Could you restate, word for word, the line that has "R4: 3.3 (N2, N9) -> 20k (N2, N9)" and all lines following it through the end of the entries below?

:: Source data

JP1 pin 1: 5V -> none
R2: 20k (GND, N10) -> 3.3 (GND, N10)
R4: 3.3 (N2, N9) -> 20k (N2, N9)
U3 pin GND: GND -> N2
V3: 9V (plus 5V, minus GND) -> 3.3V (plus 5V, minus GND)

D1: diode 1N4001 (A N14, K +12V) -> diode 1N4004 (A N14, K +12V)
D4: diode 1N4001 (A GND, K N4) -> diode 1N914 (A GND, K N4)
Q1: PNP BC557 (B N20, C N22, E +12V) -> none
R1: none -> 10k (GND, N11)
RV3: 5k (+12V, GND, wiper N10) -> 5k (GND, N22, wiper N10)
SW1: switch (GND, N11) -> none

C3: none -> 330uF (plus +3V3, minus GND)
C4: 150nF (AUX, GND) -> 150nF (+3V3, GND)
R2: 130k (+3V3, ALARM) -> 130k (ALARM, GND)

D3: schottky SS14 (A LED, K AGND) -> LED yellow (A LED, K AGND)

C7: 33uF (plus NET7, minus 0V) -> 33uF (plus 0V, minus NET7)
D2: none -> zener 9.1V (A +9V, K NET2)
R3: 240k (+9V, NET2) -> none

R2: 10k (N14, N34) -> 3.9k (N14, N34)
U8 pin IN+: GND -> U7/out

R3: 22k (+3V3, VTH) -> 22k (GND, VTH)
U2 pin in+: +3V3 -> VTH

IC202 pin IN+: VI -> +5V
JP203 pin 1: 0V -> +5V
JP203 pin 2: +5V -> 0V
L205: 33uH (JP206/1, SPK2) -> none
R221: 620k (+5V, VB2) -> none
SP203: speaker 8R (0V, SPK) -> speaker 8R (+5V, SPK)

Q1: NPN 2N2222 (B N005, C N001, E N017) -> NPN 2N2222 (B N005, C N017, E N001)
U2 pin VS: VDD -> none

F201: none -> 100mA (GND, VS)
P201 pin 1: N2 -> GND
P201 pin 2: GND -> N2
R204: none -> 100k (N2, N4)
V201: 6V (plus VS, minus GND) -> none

::::

Task result ::
R4: 3.3 (N2, N9) -> 20k (N2, N9)
U3 pin GND: GND -> N2
V3: 9V (plus 5V, minus GND) -> 3.3V (plus 5V, minus GND)

D1: diode 1N4001 (A N14, K +12V) -> diode 1N4004 (A N14, K +12V)
D4: diode 1N4001 (A GND, K N4) -> diode 1N914 (A GND, K N4)
Q1: PNP BC557 (B N20, C N22, E +12V) -> none
R1: none -> 10k (GND, N11)
RV3: 5k (+12V, GND, wiper N10) -> 5k (GND, N22, wiper N10)
SW1: switch (GND, N11) -> none

C3: none -> 330uF (plus +3V3, minus GND)
C4: 150nF (AUX, GND) -> 150nF (+3V3, GND)
R2: 130k (+3V3, ALARM) -> 130k (ALARM, GND)

D3: schottky SS14 (A LED, K AGND) -> LED yellow (A LED, K AGND)

C7: 33uF (plus NET7, minus 0V) -> 33uF (plus 0V, minus NET7)
D2: none -> zener 9.1V (A +9V, K NET2)
R3: 240k (+9V, NET2) -> none

R2: 10k (N14, N34) -> 3.9k (N14, N34)
U8 pin IN+: GND -> U7/out

R3: 22k (+3V3, VTH) -> 22k (GND, VTH)
U2 pin in+: +3V3 -> VTH

IC202 pin IN+: VI -> +5V
JP203 pin 1: 0V -> +5V
JP203 pin 2: +5V -> 0V
L205: 33uH (JP206/1, SPK2) -> none
R221: 620k (+5V, VB2) -> none
SP203: speaker 8R (0V, SPK) -> speaker 8R (+5V, SPK)

Q1: NPN 2N2222 (B N005, C N001, E N017) -> NPN 2N2222 (B N005, C N017, E N001)
U2 pin VS: VDD -> none

F201: none -> 100mA (GND, VS)
P201 pin 1: N2 -> GND
P201 pin 2: GND -> N2
R204: none -> 100k (N2, N4)
V201: 6V (plus VS, minus GND) -> none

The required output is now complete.